───── DATA PROVIDED
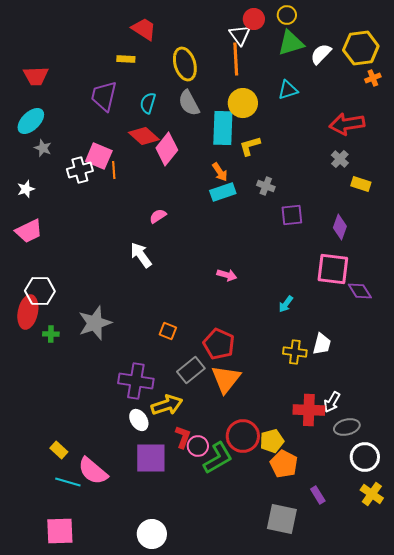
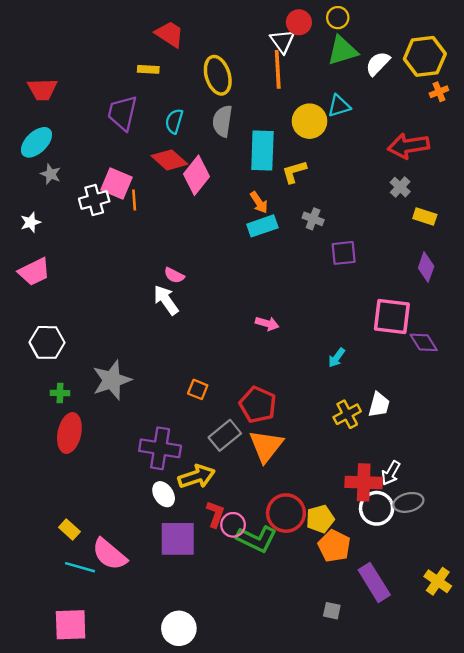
gray semicircle: (189, 103) -> (222, 121), turned 36
yellow circle: (243, 103) -> (310, 121), moved
pink semicircle: (158, 216) -> (174, 275), moved, turned -120
purple diamond: (340, 227) -> (426, 267), moved
red ellipse: (28, 312) -> (69, 433), moved
yellow cross: (295, 352) -> (347, 414), turned -35
white circle: (365, 457) -> (377, 508), moved
green L-shape: (218, 458) -> (257, 539), turned 56
purple rectangle: (318, 495) -> (374, 582), size x1.8
gray square: (282, 519) -> (332, 611), size x0.5

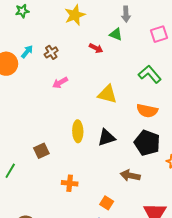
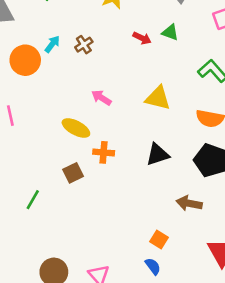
green triangle: (116, 34) -> (170, 32), moved
pink arrow: (60, 83) -> (101, 98), moved, turned 63
yellow ellipse: (78, 131) -> (76, 128), moved, turned -60
orange cross: (70, 183) -> (104, 152), moved

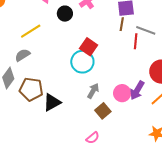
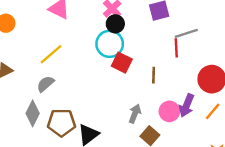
black circle: (65, 14) -> (115, 24), moved
brown line: (122, 24) -> (154, 75), moved
gray line: (146, 30) -> (186, 33), turned -30
cyan circle: (82, 62) -> (110, 44), moved

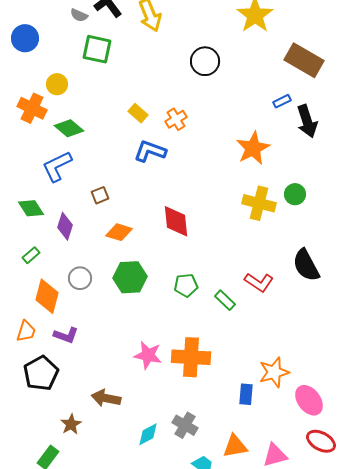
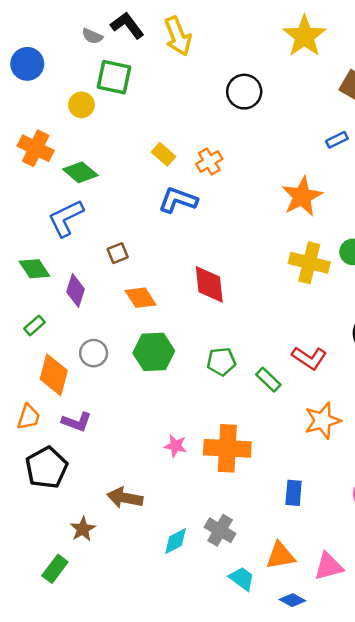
yellow circle: (57, 84) -> (81, 105), moved
orange diamond: (119, 232) -> (141, 298), turned 40
pink star: (148, 355) -> (175, 446), size x0.7
orange star: (274, 372) -> (323, 421), moved

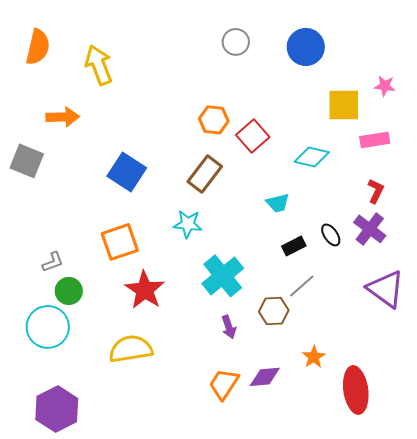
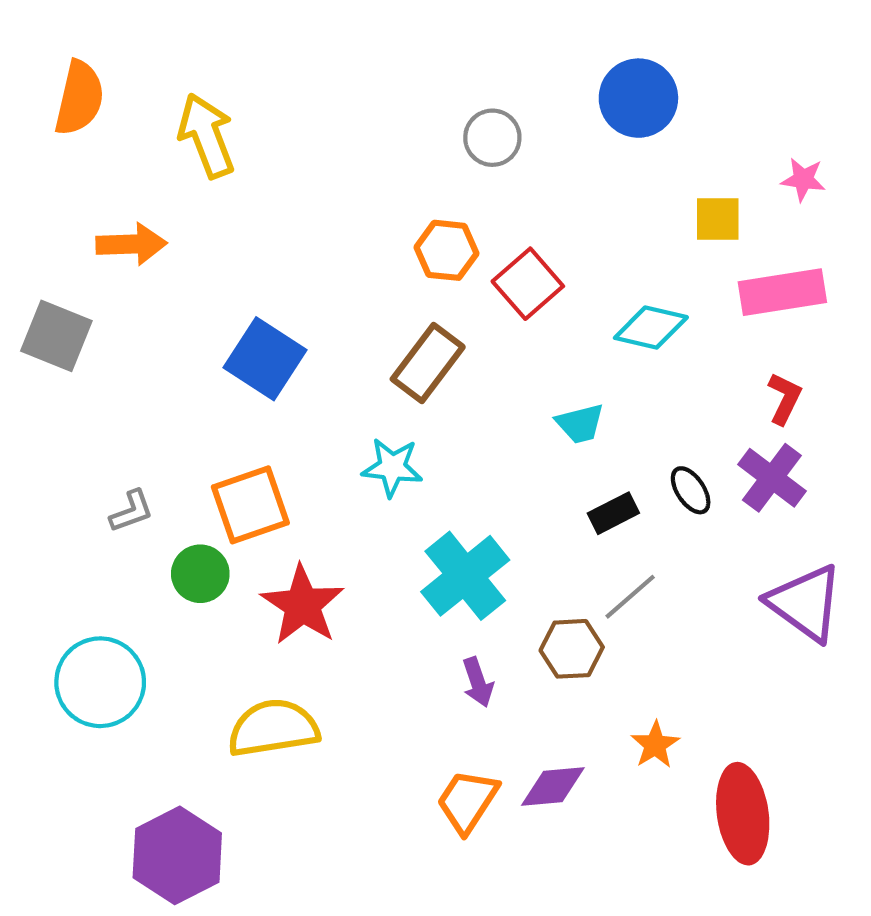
gray circle: (236, 42) -> (492, 138), moved
yellow square: (344, 105) -> (718, 219), size x0.7
pink rectangle: (375, 140) -> (782, 292), size x1.4
gray L-shape: (53, 262) -> (131, 511), moved
green circle: (69, 291) -> (200, 574), moved
purple hexagon: (57, 409) -> (177, 855), moved

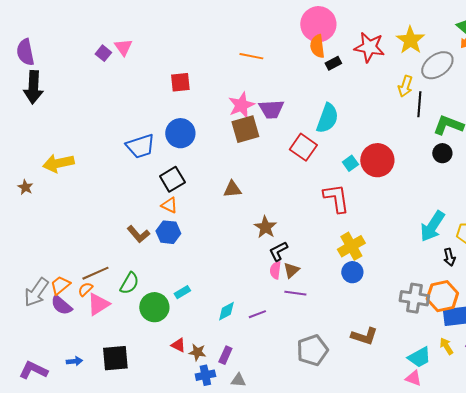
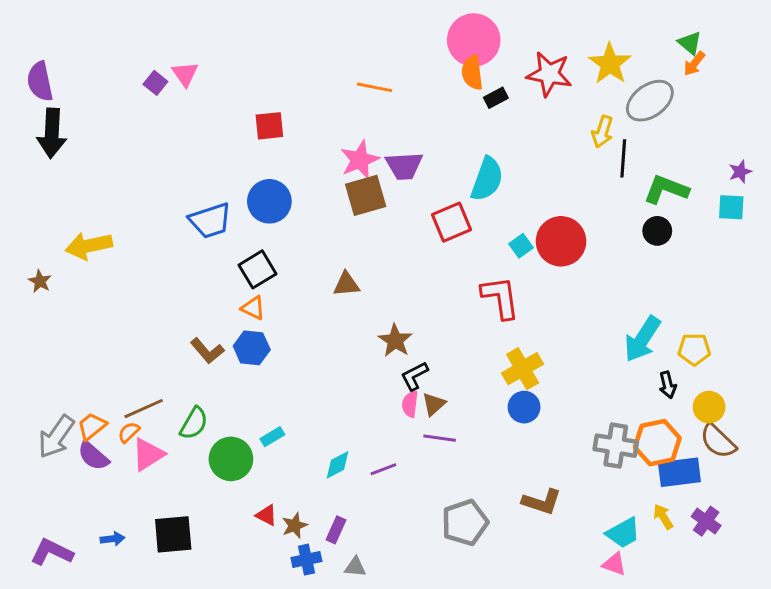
red square: (303, 147) -> (451, 222), turned 32
brown star: (197, 352) -> (295, 526), turned -30

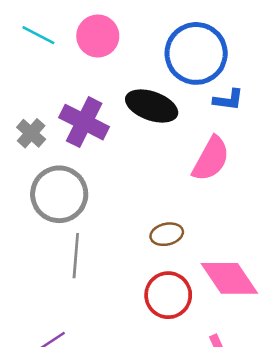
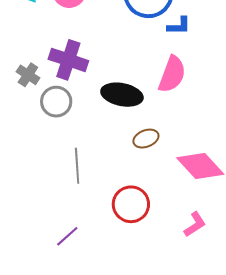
black ellipse: (152, 106) -> (122, 95), moved
gray circle: (59, 194) -> (56, 102), moved, size x0.7
red circle: (168, 295) -> (131, 204), moved

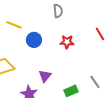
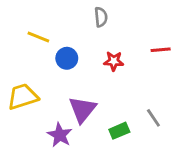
red line: (100, 34) -> (161, 50), turned -64
purple triangle: (45, 76) -> (82, 109), size x1.5

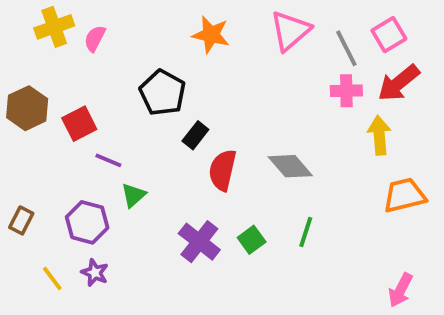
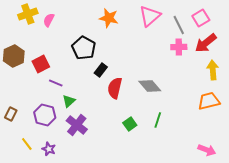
yellow arrow: (379, 135) -> (213, 70), moved
purple cross: (199, 242) -> (77, 125), moved
purple star: (95, 273) -> (49, 149), moved
pink arrow: (401, 290) -> (207, 150), turned -96

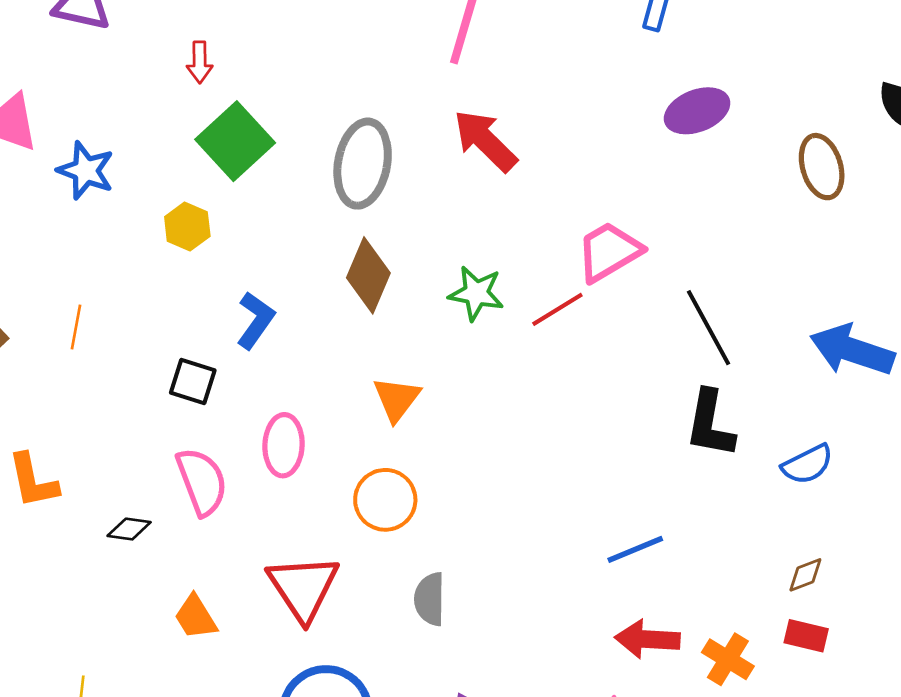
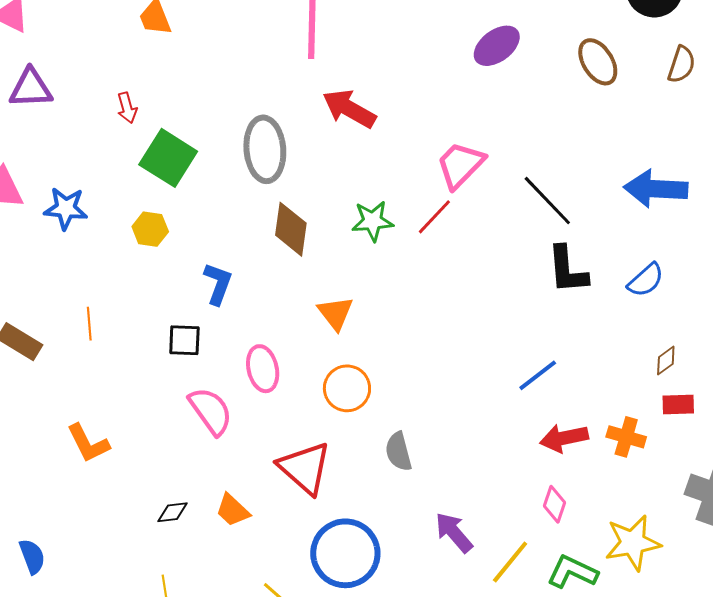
black diamond: (129, 529) -> (172, 512), moved

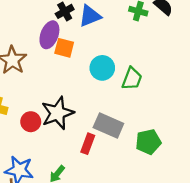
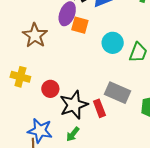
black star: (57, 113) -> (74, 105), moved
red rectangle: (88, 144) -> (99, 108), turned -42

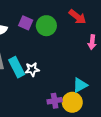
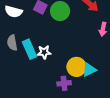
yellow circle: (72, 102) -> (76, 67), moved

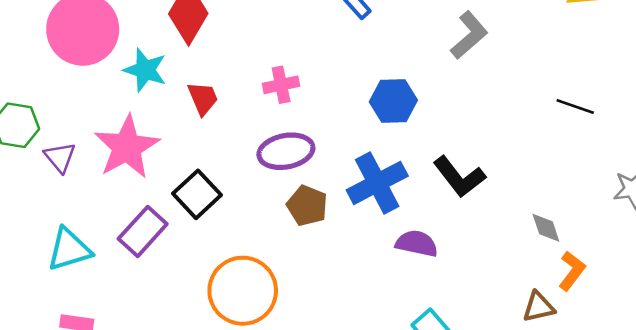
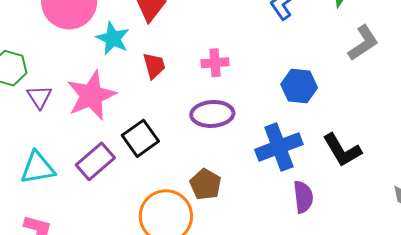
brown pentagon: (307, 206) -> (206, 184), moved
purple semicircle: (417, 243) -> (303, 197), turned 64

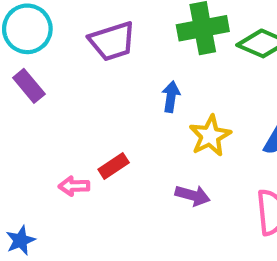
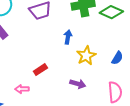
pink arrow: (74, 186) -> (22, 89), moved

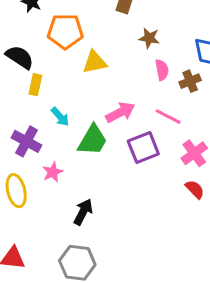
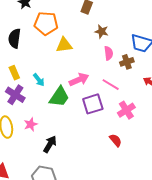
──────────
* EXERCISE DESCRIPTION: With the pictures left out, write out exactly the lines from the line containing "yellow circle: (72, 102) -> (76, 67), moved" through the last line of the entries above, both ends included, and no others.

* WRITTEN RESPONSE:
yellow circle: (72, 102) -> (76, 67), moved

brown pentagon: (307, 206) -> (206, 184), moved
purple semicircle: (417, 243) -> (303, 197), turned 64

pink arrow: (74, 186) -> (22, 89), moved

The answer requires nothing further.